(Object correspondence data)

=-=-=-=-=

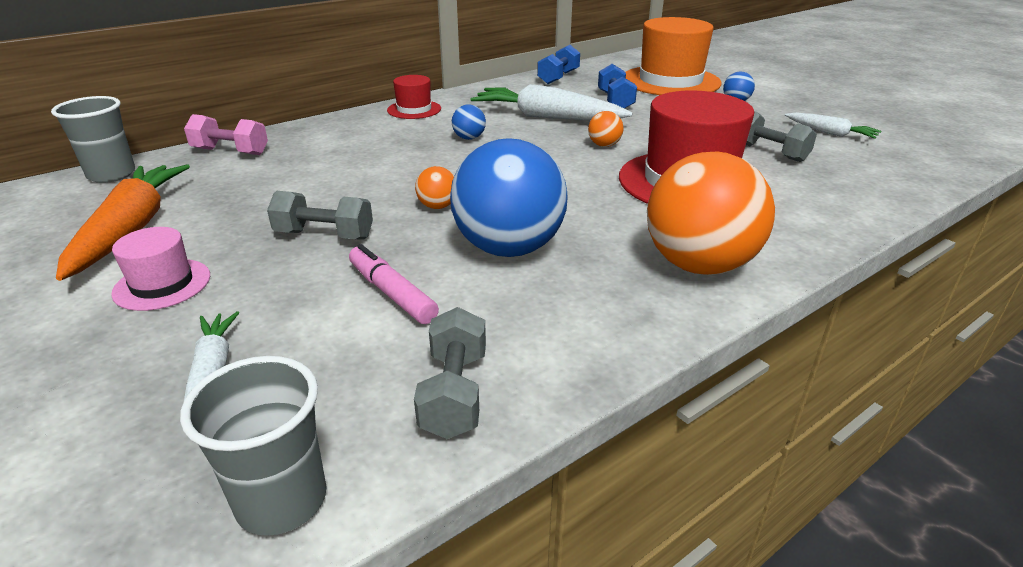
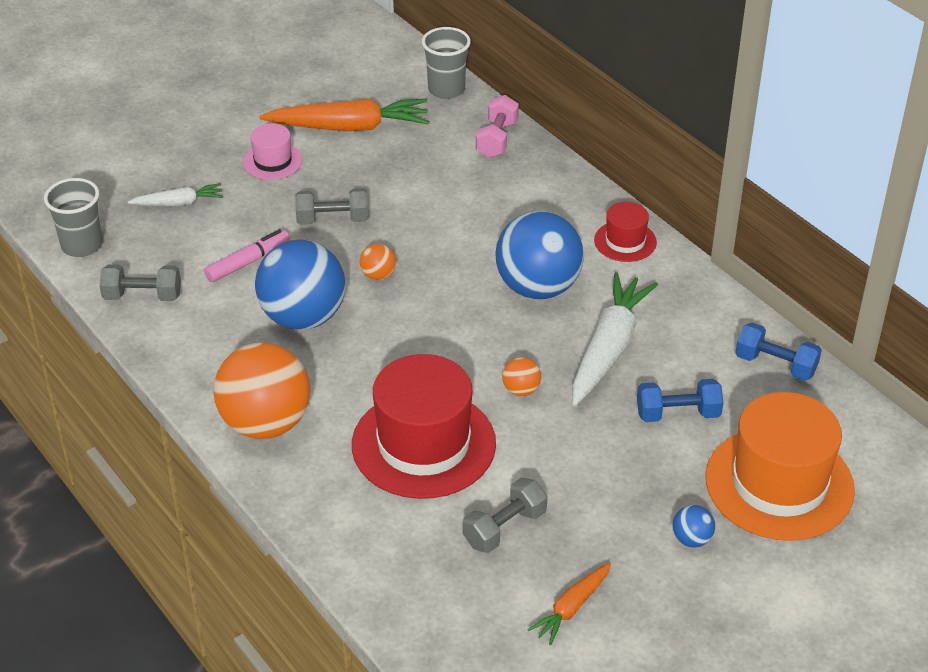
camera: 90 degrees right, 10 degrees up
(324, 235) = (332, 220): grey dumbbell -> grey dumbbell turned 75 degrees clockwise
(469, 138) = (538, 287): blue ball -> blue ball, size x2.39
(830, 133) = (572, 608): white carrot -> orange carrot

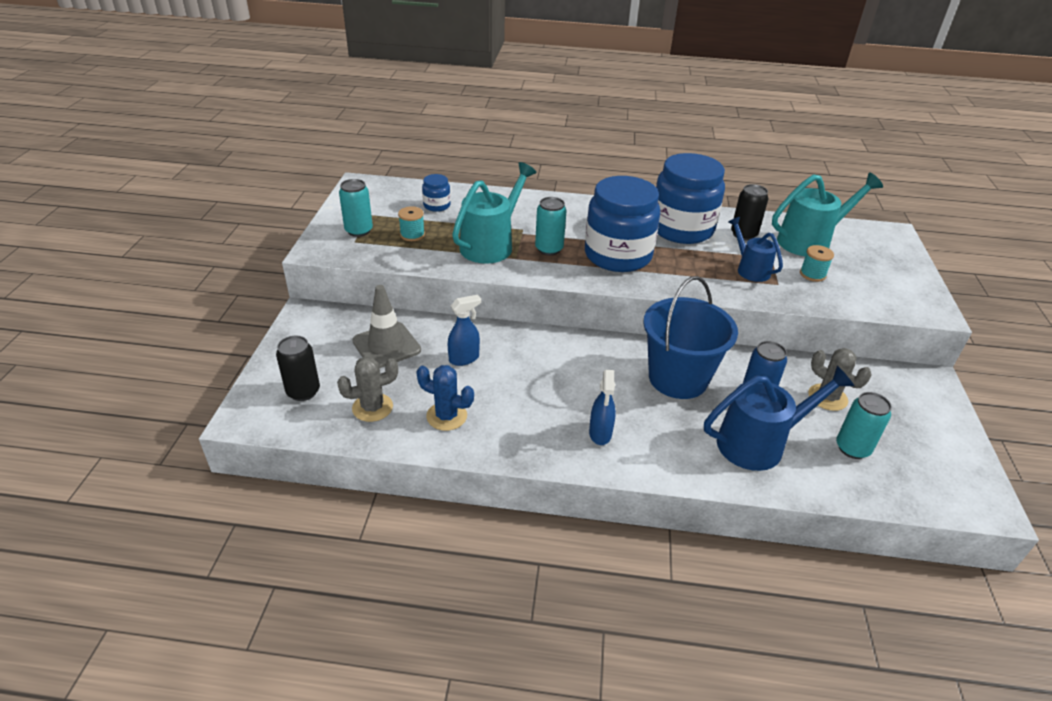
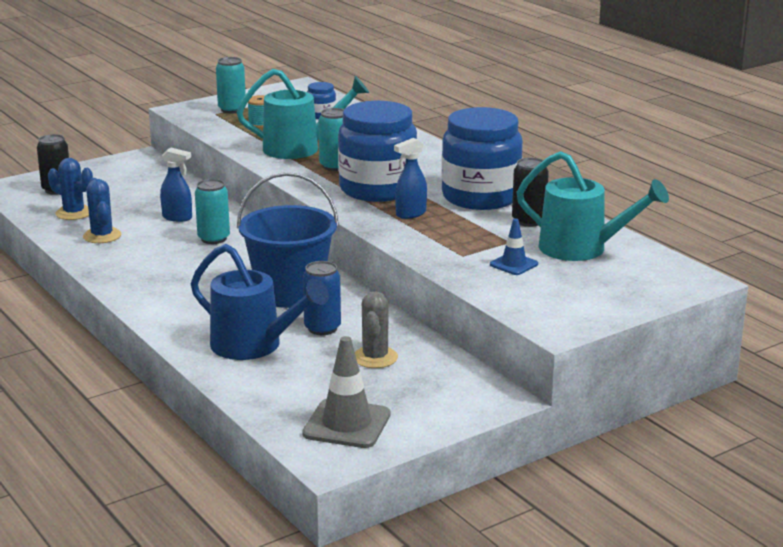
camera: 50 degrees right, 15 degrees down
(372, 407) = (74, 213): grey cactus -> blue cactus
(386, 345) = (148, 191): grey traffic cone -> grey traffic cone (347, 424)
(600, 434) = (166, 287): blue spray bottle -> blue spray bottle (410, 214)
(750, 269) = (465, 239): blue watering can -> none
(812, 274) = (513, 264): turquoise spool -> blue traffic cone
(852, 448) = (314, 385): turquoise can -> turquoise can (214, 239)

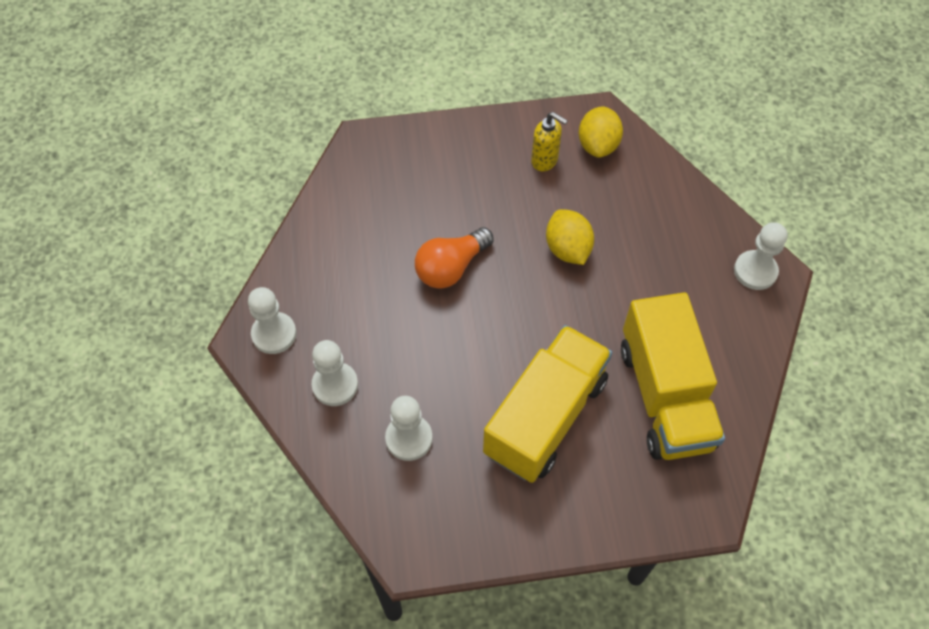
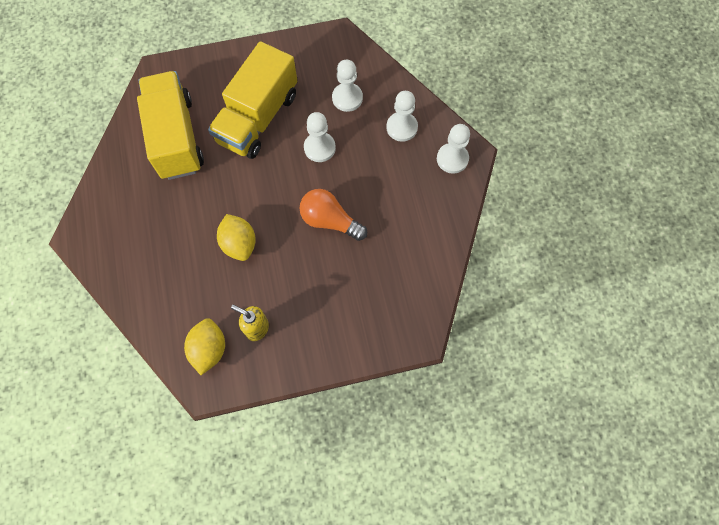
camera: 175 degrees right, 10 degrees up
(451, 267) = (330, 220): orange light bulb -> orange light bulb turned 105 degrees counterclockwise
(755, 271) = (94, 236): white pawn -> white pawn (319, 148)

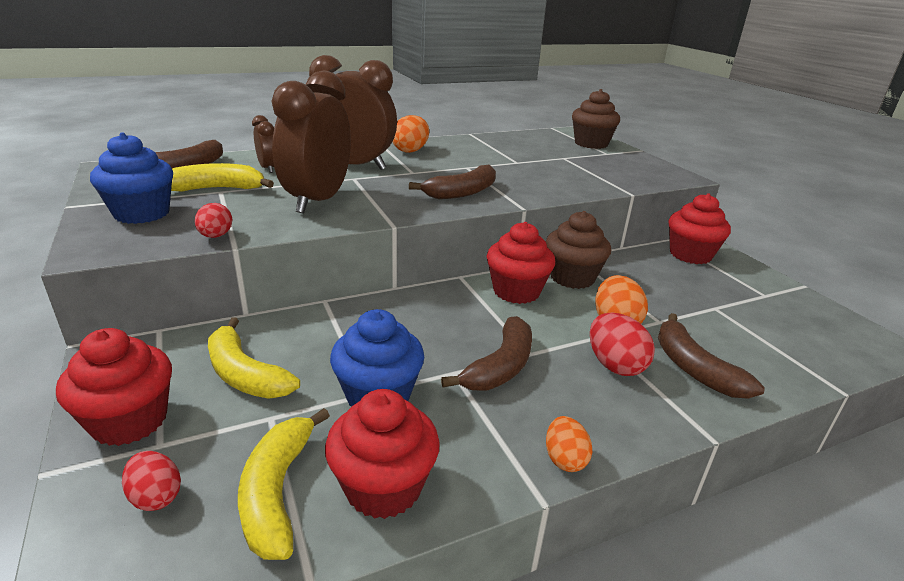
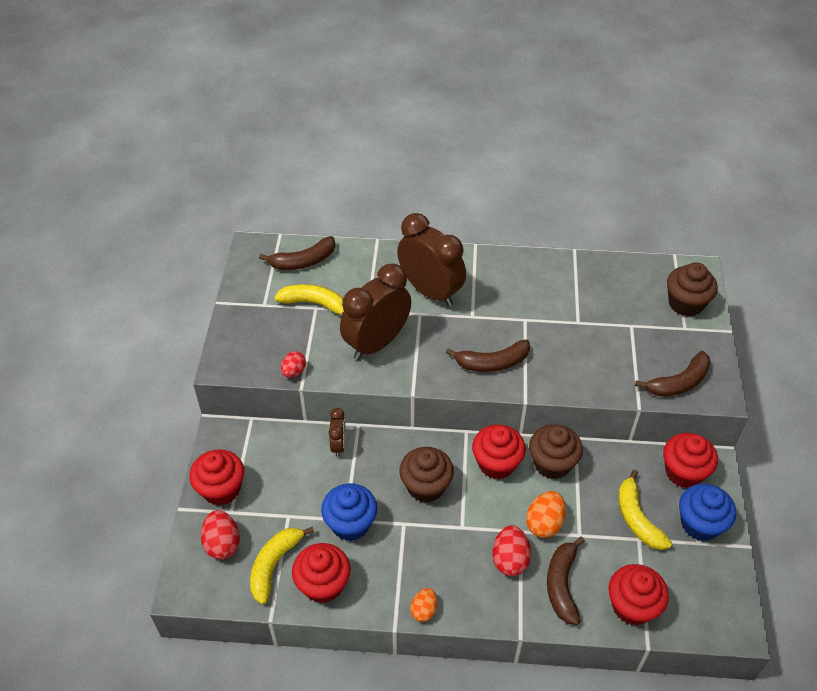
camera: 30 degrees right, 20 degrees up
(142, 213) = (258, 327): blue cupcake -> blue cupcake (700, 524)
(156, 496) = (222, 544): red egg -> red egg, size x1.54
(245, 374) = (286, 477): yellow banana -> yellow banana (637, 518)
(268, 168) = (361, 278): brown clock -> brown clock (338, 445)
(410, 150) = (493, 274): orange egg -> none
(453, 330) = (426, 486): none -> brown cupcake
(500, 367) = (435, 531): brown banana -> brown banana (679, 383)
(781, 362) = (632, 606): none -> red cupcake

=-=-=-=-=

● WHAT YOU WILL DO
Retype all the data exactly, please, without pictures.

● OUTPUT BELOW
camera: 90 degrees right, 10 degrees up
(324, 235) = (332, 220): grey dumbbell -> grey dumbbell turned 75 degrees clockwise
(469, 138) = (538, 287): blue ball -> blue ball, size x2.39
(830, 133) = (572, 608): white carrot -> orange carrot

camera: 50 degrees right, 15 degrees down
(372, 407) = (74, 213): grey cactus -> blue cactus
(386, 345) = (148, 191): grey traffic cone -> grey traffic cone (347, 424)
(600, 434) = (166, 287): blue spray bottle -> blue spray bottle (410, 214)
(750, 269) = (465, 239): blue watering can -> none
(812, 274) = (513, 264): turquoise spool -> blue traffic cone
(852, 448) = (314, 385): turquoise can -> turquoise can (214, 239)

camera: 175 degrees right, 10 degrees up
(451, 267) = (330, 220): orange light bulb -> orange light bulb turned 105 degrees counterclockwise
(755, 271) = (94, 236): white pawn -> white pawn (319, 148)

camera: 30 degrees right, 20 degrees up
(142, 213) = (258, 327): blue cupcake -> blue cupcake (700, 524)
(156, 496) = (222, 544): red egg -> red egg, size x1.54
(245, 374) = (286, 477): yellow banana -> yellow banana (637, 518)
(268, 168) = (361, 278): brown clock -> brown clock (338, 445)
(410, 150) = (493, 274): orange egg -> none
(453, 330) = (426, 486): none -> brown cupcake
(500, 367) = (435, 531): brown banana -> brown banana (679, 383)
(781, 362) = (632, 606): none -> red cupcake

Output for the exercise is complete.